- Exercise requirements -
Two lines in the listing below mark the span: one contains "camera: 75 degrees right, 0 degrees up" and one contains "quille/bleu [291,221] => nothing". Reproduce both of them and everything between, exactly.

***

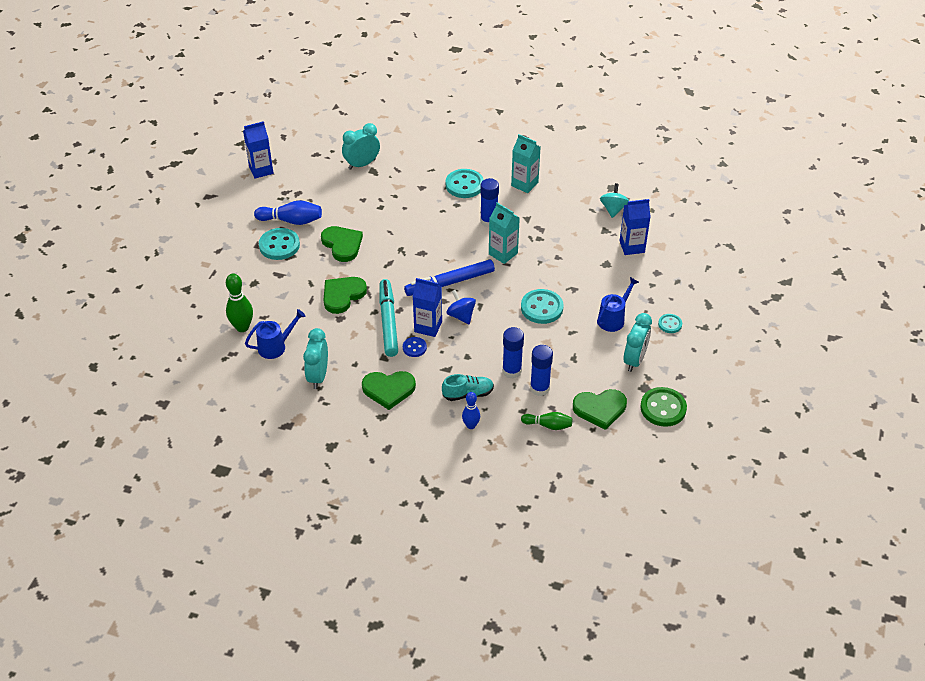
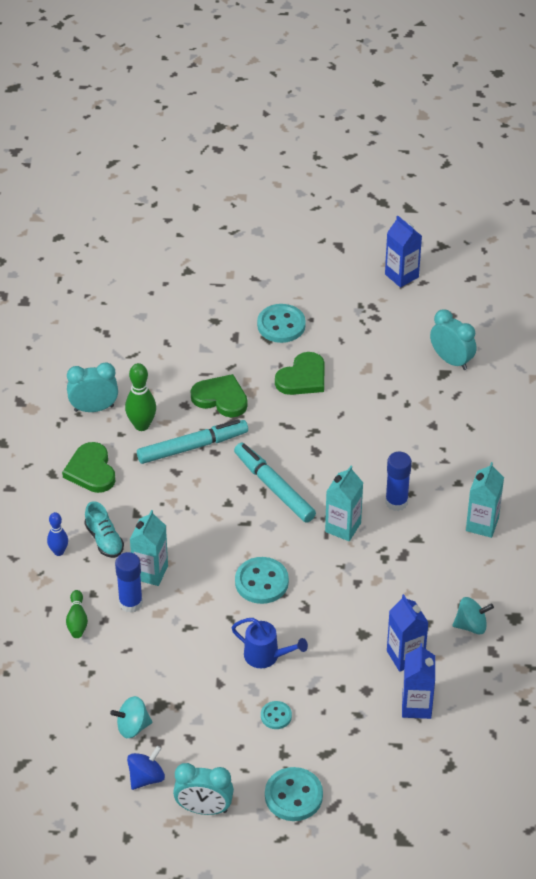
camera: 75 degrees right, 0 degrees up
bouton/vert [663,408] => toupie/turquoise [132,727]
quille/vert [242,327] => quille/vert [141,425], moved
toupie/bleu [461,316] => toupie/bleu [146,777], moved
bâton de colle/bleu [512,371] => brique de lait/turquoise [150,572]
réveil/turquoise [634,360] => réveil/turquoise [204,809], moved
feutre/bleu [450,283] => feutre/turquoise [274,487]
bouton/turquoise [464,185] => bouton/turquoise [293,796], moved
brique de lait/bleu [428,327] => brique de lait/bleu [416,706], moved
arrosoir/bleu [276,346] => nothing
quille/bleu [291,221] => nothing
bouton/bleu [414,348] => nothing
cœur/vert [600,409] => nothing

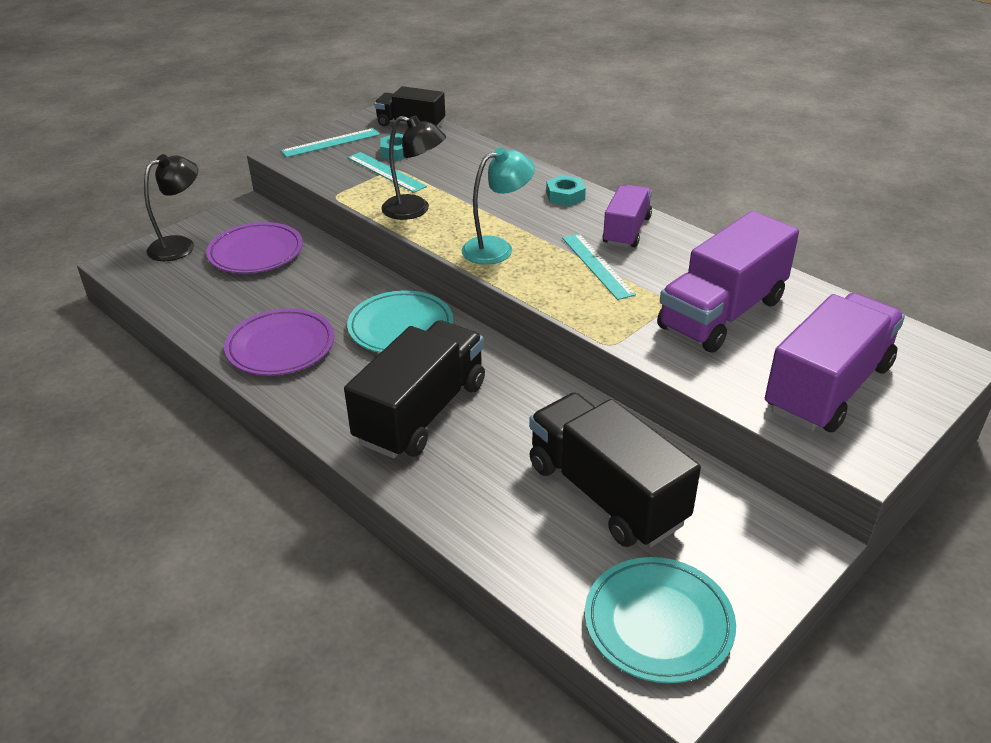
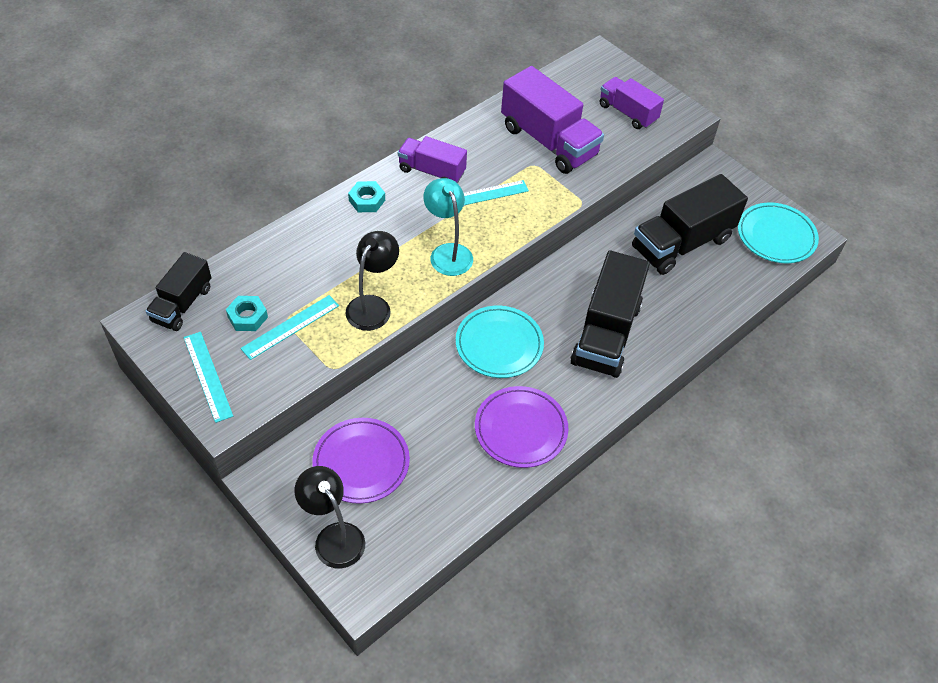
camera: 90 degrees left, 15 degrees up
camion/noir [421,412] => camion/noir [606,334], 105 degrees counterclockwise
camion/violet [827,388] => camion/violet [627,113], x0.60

***

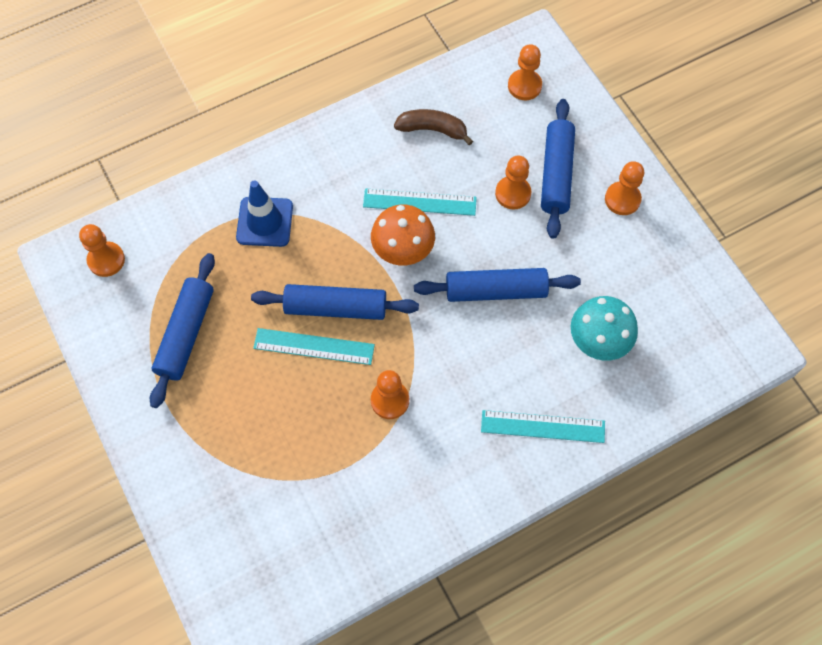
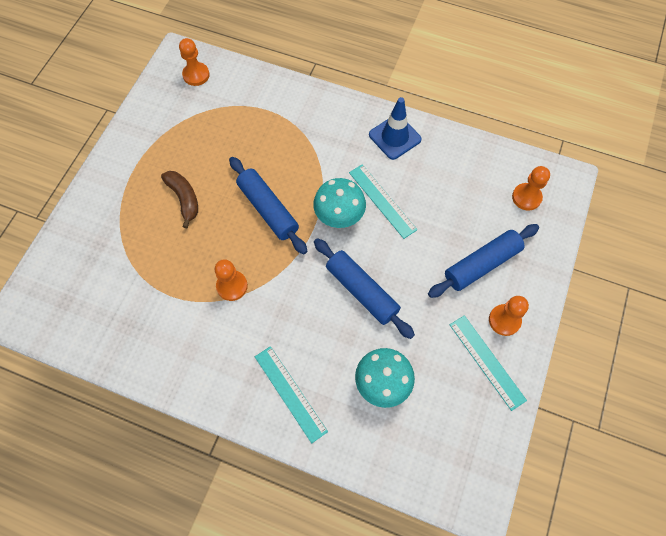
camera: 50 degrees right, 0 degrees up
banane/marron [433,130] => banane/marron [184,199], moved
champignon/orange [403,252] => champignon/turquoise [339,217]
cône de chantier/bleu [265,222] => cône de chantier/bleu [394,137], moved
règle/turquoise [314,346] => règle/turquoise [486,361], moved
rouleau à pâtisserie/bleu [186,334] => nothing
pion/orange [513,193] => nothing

***

- Task result -
camera: 75 degrees right, 0 degrees up
bouton/vert [663,408] => toupie/turquoise [132,727]
quille/vert [242,327] => quille/vert [141,425], moved
toupie/bleu [461,316] => toupie/bleu [146,777], moved
bâton de colle/bleu [512,371] => brique de lait/turquoise [150,572]
réveil/turquoise [634,360] => réveil/turquoise [204,809], moved
feutre/bleu [450,283] => feutre/turquoise [274,487]
bouton/turquoise [464,185] => bouton/turquoise [293,796], moved
brique de lait/bleu [428,327] => brique de lait/bleu [416,706], moved
arrosoir/bleu [276,346] => nothing
quille/bleu [291,221] => nothing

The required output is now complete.